# What you need to do
Copy each line below holding "none".

(Dataset entries)

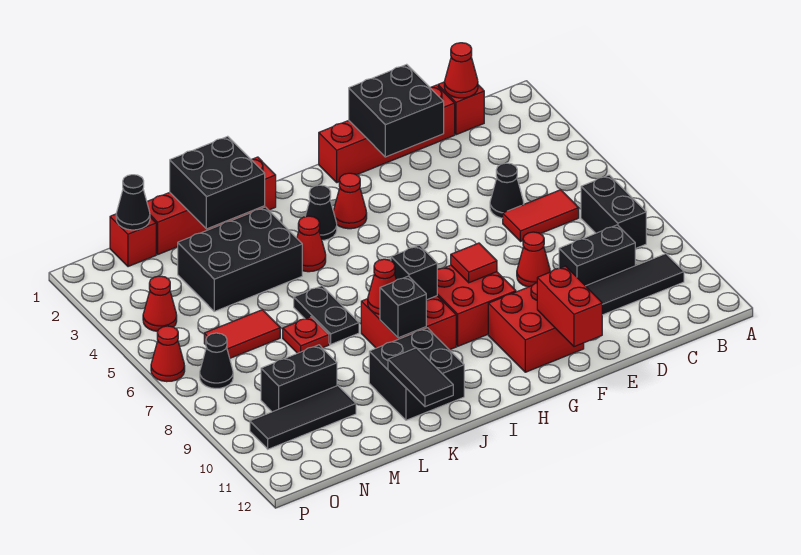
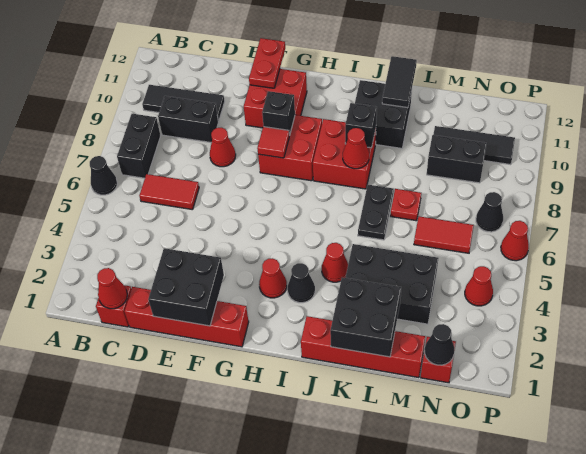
black cone D5 level 1 -> black cone A6 level 1
red brick F11:F12 level 2 -> red plate F11:F12 level 2
black brick I8 level 2 -> black brick G9 level 2

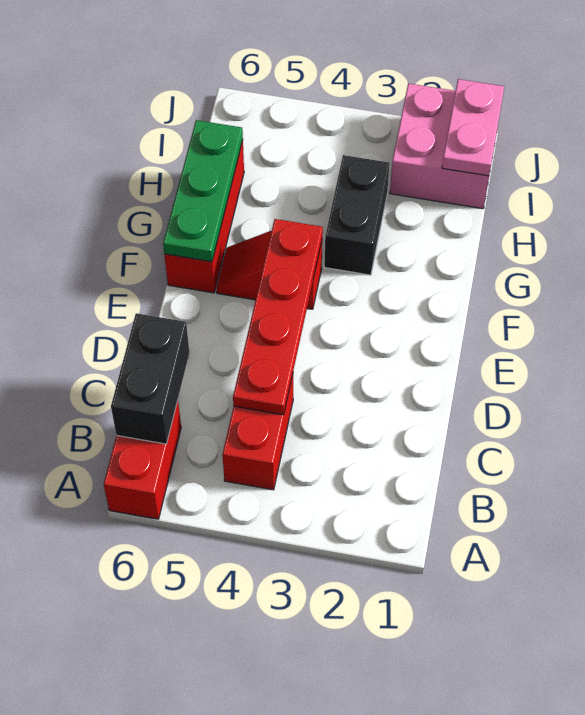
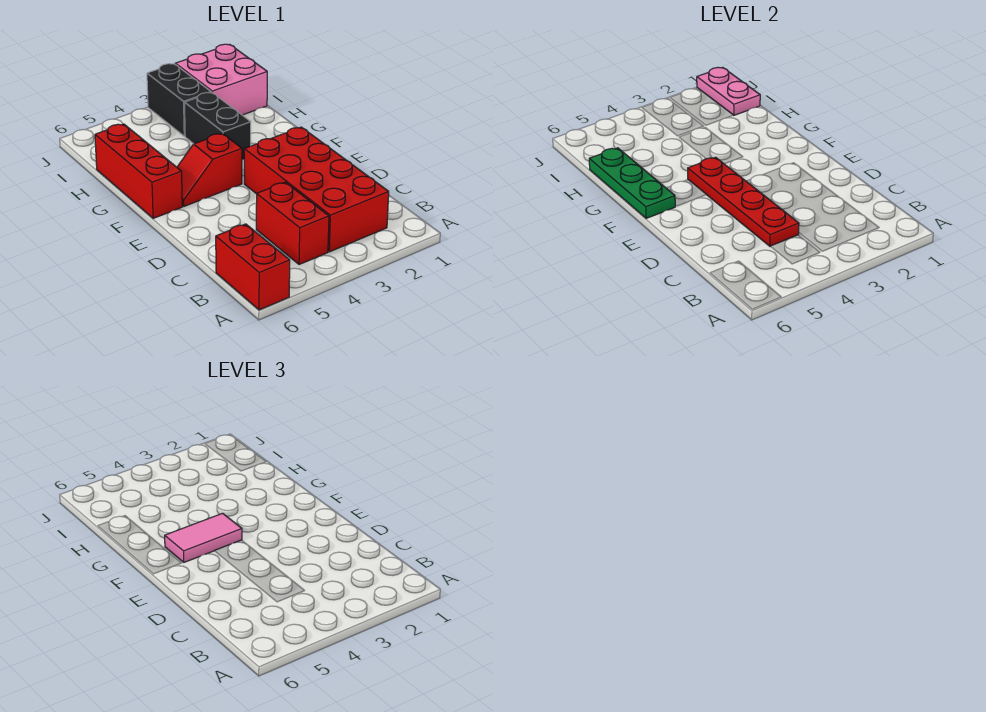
none -> red brick B2:E3 level 1
black brick B6:C6 level 2 -> black brick I3:J3 level 1
none -> pink tile F4:F5 level 3

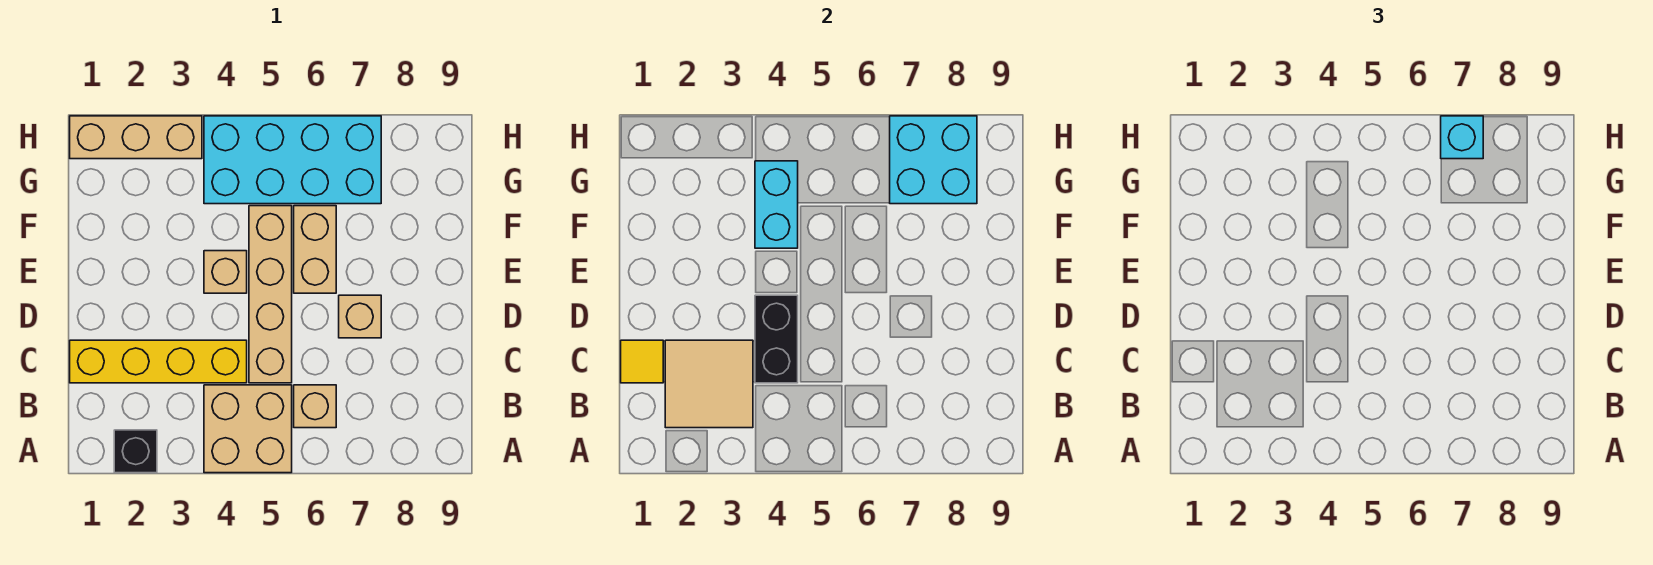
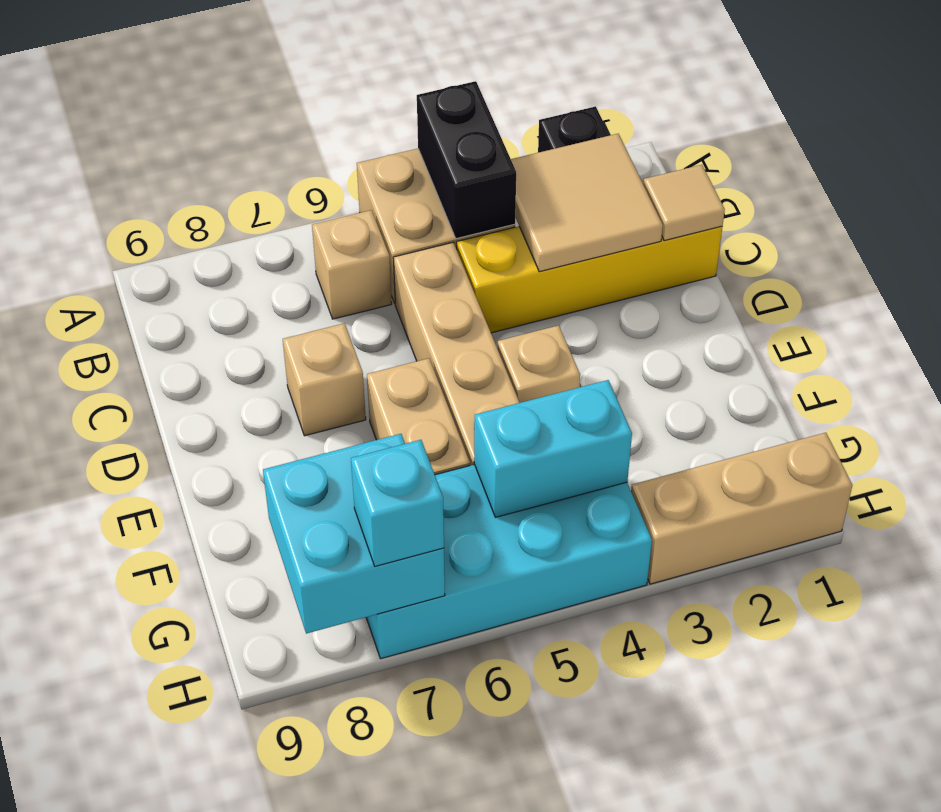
yellow tile C1 level 2 -> tan tile C1 level 2
black brick C4:D4 level 2 -> black brick A4:B4 level 2
cyan brick F4:G4 level 2 -> cyan brick G4:G5 level 2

(End Dataset entries)

# Problem solution
none -> red brick B2:E3 level 1
none -> pink tile F4:F5 level 3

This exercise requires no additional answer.